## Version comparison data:
• • •

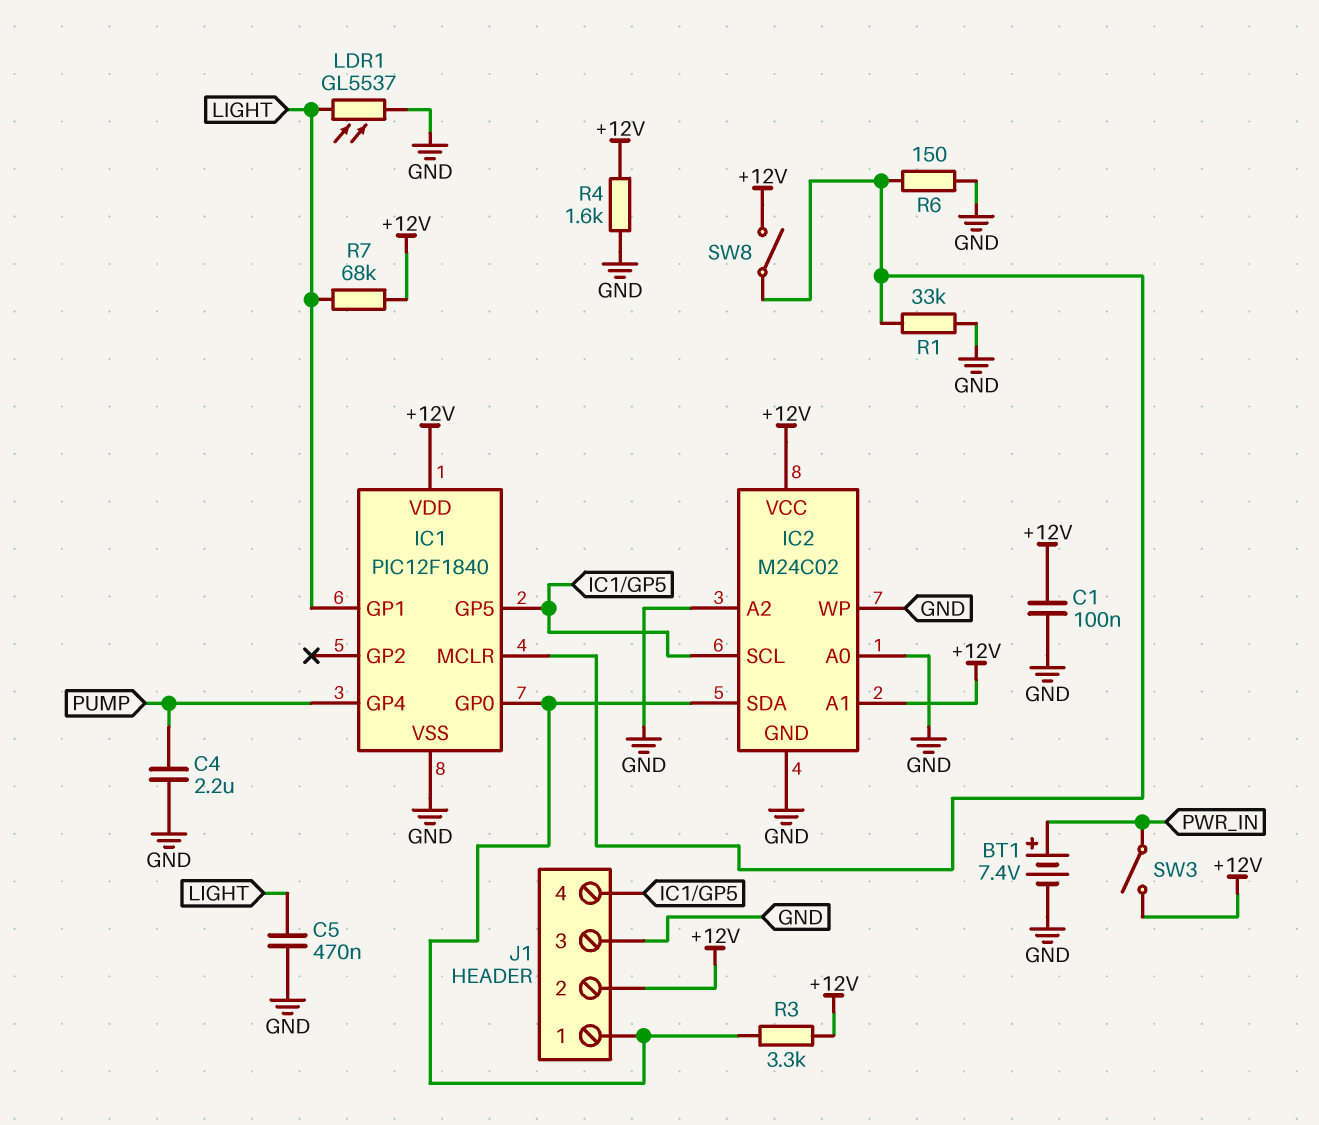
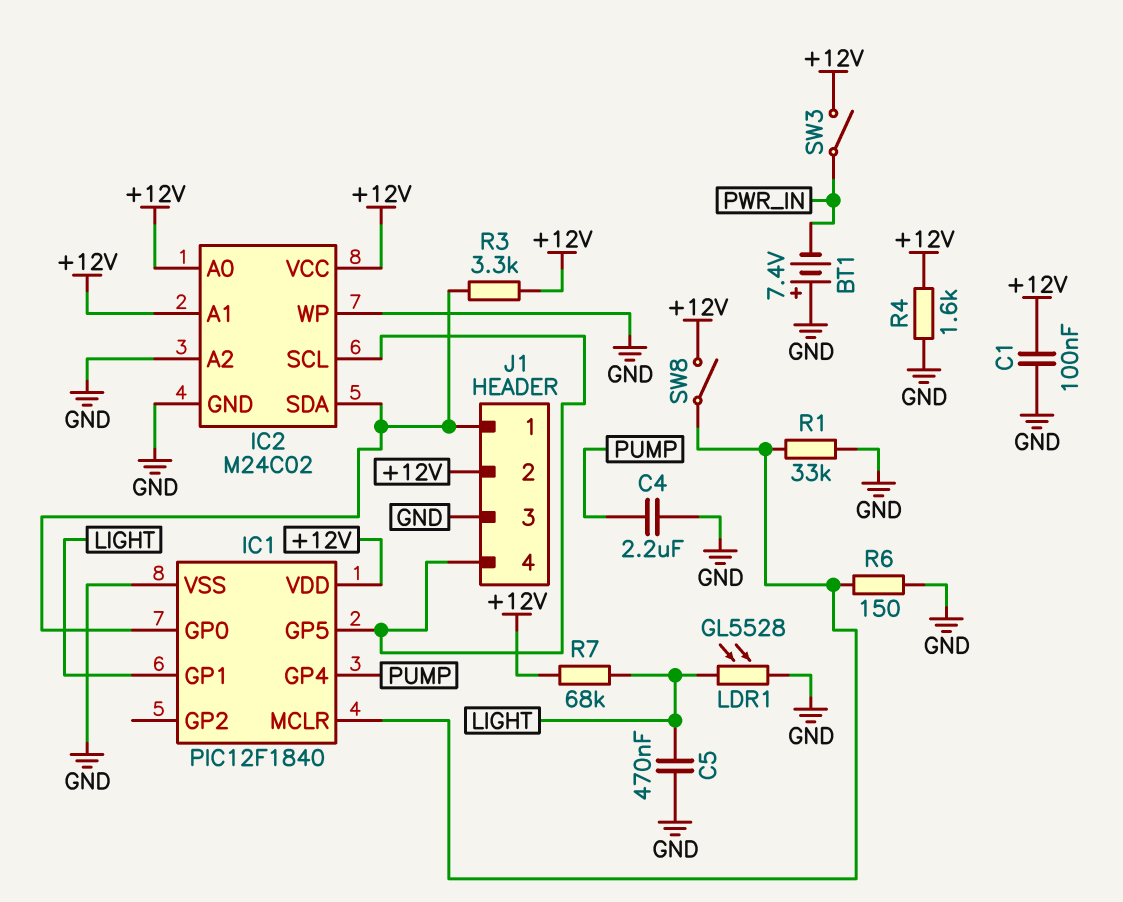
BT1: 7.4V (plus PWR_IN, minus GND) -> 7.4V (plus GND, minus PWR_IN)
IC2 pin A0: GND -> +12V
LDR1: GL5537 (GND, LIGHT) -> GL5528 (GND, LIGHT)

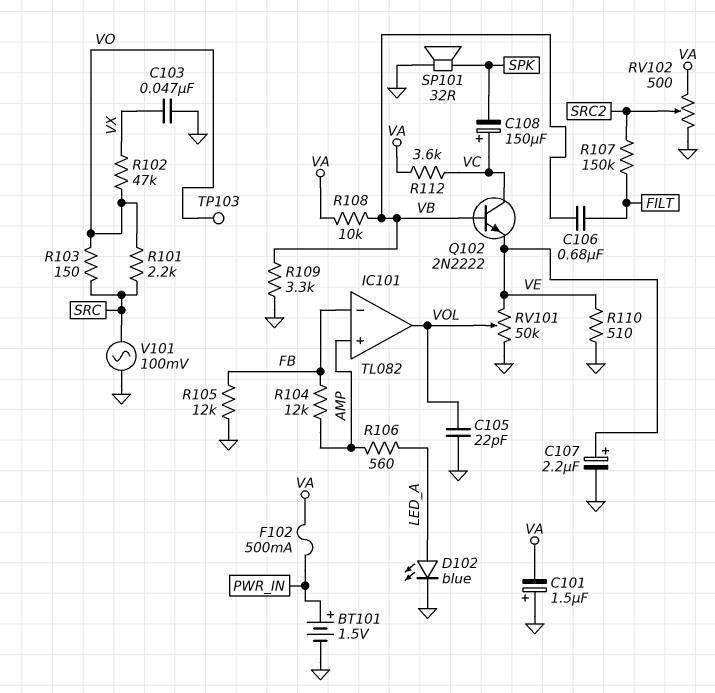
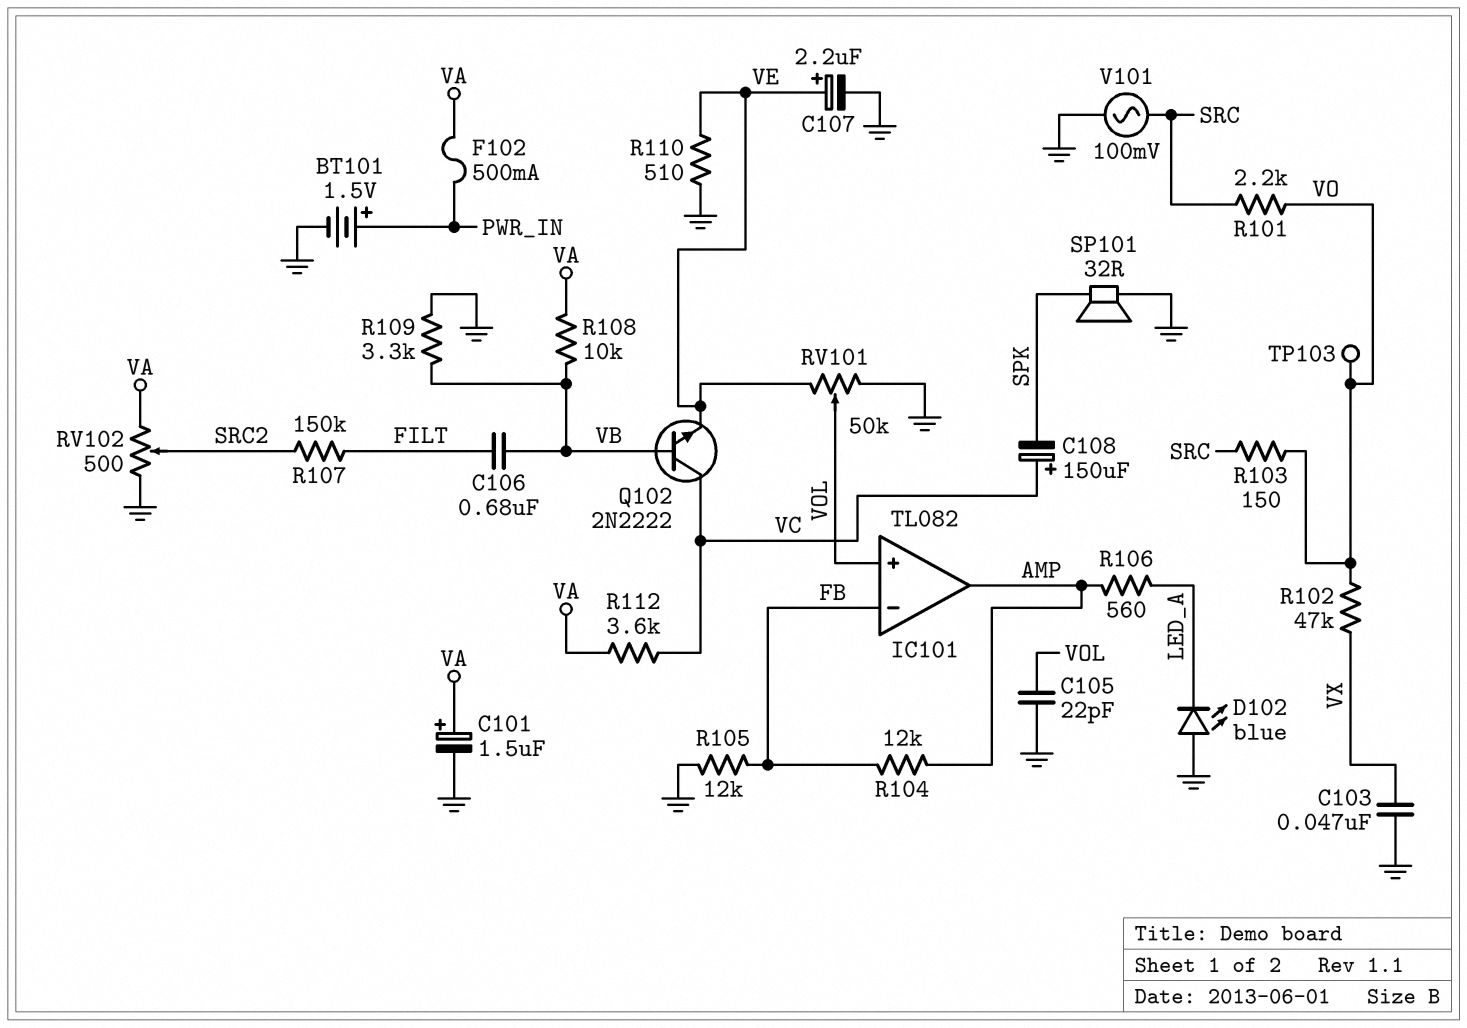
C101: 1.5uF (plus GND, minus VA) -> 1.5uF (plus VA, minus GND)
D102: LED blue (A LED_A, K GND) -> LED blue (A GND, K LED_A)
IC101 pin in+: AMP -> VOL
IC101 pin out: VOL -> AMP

• • •

## ABOUT THIS TASK:
The response consists of the lines above that contain "minus".

## ANSWER TO THIS TASK:
BT1: 7.4V (plus PWR_IN, minus GND) -> 7.4V (plus GND, minus PWR_IN)
C101: 1.5uF (plus GND, minus VA) -> 1.5uF (plus VA, minus GND)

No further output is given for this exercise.